(Stored dataset entries)
·····
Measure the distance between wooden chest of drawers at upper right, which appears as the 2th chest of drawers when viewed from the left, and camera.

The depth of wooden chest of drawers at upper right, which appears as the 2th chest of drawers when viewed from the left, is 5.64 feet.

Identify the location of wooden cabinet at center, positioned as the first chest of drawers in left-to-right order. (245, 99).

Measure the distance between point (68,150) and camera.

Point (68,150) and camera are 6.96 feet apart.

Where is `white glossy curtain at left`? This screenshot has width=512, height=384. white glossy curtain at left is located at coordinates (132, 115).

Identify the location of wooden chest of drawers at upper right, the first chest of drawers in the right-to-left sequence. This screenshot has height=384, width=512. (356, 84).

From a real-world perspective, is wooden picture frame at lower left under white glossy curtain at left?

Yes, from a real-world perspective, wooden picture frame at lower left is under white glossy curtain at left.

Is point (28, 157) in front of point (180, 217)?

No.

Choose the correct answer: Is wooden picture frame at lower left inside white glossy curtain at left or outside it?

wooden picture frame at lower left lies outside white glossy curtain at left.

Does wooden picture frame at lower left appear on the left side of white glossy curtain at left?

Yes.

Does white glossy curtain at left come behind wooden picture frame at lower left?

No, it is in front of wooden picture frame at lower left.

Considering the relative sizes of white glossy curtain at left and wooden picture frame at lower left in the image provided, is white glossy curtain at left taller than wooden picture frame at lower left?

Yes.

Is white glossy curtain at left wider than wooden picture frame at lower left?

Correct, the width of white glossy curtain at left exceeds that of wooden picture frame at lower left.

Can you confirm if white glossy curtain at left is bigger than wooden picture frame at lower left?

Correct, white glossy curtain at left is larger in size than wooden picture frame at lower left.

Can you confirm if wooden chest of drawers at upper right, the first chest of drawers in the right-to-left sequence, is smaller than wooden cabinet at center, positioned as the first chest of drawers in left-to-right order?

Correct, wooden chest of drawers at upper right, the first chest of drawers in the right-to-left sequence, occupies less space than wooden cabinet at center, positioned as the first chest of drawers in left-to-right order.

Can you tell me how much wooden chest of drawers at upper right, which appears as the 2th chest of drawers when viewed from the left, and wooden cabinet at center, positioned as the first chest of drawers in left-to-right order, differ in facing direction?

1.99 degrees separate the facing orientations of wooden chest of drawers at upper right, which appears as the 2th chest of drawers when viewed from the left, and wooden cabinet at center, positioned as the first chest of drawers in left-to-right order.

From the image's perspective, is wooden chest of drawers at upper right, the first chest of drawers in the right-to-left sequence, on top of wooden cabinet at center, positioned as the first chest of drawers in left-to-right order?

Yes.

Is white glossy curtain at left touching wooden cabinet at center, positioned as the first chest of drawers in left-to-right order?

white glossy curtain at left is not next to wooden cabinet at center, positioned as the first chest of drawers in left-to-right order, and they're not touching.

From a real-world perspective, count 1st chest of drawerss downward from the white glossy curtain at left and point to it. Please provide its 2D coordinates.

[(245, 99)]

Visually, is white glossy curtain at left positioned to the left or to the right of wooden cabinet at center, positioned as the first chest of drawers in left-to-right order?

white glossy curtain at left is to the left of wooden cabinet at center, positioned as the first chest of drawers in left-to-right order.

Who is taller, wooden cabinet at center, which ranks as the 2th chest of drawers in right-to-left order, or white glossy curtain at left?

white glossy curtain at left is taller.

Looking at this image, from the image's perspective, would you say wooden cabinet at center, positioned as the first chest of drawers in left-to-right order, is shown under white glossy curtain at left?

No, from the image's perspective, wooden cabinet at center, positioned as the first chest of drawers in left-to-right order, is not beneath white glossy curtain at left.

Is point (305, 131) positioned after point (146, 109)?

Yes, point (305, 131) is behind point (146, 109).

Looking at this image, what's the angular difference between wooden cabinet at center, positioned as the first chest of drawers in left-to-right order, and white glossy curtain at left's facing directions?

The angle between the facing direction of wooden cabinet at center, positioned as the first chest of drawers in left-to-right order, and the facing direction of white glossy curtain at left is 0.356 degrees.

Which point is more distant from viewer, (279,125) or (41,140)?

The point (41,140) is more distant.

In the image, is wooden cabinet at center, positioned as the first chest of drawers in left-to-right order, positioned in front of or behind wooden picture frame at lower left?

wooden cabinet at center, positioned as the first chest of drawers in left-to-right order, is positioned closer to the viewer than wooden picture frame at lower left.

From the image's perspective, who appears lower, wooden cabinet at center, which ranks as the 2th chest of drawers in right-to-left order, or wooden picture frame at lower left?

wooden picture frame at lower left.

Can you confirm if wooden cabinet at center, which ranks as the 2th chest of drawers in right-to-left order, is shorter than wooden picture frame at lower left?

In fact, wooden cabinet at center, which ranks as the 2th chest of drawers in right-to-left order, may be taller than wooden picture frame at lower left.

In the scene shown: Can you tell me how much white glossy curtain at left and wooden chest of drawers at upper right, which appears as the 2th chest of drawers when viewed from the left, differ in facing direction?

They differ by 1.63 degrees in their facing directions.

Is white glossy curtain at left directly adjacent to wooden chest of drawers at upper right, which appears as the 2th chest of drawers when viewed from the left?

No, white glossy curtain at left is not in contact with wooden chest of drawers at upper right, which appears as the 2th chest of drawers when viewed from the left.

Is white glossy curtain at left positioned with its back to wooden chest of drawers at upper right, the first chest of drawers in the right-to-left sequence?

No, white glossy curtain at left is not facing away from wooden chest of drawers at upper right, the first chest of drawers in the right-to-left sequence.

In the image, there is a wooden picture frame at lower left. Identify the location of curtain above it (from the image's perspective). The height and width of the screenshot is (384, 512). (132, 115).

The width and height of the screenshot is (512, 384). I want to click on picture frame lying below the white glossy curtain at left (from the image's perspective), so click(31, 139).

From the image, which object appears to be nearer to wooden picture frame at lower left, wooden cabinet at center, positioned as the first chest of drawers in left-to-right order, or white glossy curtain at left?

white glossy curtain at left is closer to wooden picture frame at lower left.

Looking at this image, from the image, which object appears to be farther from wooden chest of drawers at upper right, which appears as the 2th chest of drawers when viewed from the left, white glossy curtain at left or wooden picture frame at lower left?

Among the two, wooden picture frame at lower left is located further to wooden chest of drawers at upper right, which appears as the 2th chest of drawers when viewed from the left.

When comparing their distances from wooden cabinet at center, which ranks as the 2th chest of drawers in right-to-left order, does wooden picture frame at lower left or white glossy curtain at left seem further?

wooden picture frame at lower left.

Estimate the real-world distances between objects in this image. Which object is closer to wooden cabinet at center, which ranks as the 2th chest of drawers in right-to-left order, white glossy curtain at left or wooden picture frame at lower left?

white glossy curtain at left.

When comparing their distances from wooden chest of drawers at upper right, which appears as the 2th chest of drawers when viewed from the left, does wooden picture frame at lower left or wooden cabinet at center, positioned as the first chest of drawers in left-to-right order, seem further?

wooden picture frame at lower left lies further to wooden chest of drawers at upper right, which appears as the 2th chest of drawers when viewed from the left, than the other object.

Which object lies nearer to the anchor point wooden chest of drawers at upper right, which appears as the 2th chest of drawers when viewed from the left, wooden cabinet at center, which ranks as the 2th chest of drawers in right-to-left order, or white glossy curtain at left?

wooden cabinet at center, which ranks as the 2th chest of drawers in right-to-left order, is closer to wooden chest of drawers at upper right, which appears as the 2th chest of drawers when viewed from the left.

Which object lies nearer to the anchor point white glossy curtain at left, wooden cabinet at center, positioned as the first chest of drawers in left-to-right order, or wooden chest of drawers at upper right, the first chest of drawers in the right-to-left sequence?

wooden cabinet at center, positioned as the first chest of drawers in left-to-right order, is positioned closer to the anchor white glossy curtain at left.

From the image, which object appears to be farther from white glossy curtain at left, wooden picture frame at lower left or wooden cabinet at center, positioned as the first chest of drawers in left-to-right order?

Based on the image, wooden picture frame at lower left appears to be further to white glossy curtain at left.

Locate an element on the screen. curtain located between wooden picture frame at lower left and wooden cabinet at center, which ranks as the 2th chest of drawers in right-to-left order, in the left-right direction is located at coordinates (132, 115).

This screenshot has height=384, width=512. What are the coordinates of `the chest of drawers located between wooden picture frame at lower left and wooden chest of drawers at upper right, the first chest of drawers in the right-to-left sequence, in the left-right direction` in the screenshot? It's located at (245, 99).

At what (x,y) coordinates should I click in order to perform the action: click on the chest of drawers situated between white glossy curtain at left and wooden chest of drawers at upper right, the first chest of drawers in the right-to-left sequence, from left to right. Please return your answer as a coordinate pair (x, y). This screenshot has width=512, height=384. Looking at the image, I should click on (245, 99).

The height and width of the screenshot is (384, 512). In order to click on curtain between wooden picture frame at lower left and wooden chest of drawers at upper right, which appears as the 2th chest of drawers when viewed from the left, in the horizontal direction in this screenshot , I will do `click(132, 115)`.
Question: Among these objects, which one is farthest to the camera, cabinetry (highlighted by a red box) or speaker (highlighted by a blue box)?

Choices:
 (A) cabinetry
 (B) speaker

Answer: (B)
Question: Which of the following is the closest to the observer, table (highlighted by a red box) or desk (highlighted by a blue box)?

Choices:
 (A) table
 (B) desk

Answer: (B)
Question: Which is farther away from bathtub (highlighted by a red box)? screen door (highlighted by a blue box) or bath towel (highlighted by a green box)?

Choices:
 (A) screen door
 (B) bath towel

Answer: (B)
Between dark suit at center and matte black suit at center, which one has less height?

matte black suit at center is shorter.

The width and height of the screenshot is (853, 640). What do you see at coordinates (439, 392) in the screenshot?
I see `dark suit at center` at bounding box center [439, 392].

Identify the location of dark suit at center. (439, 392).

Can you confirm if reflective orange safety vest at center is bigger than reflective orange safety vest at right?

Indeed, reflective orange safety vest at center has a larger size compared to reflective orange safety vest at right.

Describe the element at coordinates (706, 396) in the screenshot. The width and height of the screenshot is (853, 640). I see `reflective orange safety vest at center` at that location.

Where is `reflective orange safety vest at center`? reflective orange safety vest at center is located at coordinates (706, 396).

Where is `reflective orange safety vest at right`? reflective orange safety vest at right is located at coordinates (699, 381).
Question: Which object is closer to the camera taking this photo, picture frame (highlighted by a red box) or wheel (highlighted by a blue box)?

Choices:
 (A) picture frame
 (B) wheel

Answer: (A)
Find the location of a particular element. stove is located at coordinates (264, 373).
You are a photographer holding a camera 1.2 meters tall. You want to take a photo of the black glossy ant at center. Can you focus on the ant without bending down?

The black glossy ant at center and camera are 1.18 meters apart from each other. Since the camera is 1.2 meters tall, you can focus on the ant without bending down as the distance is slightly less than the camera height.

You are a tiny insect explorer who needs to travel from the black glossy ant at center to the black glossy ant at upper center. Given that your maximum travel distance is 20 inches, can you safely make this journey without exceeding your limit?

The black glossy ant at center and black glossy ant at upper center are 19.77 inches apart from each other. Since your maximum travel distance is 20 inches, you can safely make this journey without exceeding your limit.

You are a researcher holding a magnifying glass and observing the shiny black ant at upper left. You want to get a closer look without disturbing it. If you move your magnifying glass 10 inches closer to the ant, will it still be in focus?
·····
**WORK TO COMPLETE**:
Reproduce verbatim the lines from the one containing "Indeed, reflective orange" through the one containing "The black glossy ant at center and camera", including both endpoints.

**EXERCISE RESULT**:
Indeed, reflective orange safety vest at center has a larger size compared to reflective orange safety vest at right.

Describe the element at coordinates (706, 396) in the screenshot. The width and height of the screenshot is (853, 640). I see `reflective orange safety vest at center` at that location.

Where is `reflective orange safety vest at center`? reflective orange safety vest at center is located at coordinates (706, 396).

Where is `reflective orange safety vest at right`? reflective orange safety vest at right is located at coordinates (699, 381).
Question: Which object is closer to the camera taking this photo, picture frame (highlighted by a red box) or wheel (highlighted by a blue box)?

Choices:
 (A) picture frame
 (B) wheel

Answer: (A)
Find the location of a particular element. stove is located at coordinates (264, 373).
You are a photographer holding a camera 1.2 meters tall. You want to take a photo of the black glossy ant at center. Can you focus on the ant without bending down?

The black glossy ant at center and camera are 1.18 meters apart from each other. Since the camera is 1.2 meters tall, you can focus on the ant without bending down as the distance is slightly less than the camera height.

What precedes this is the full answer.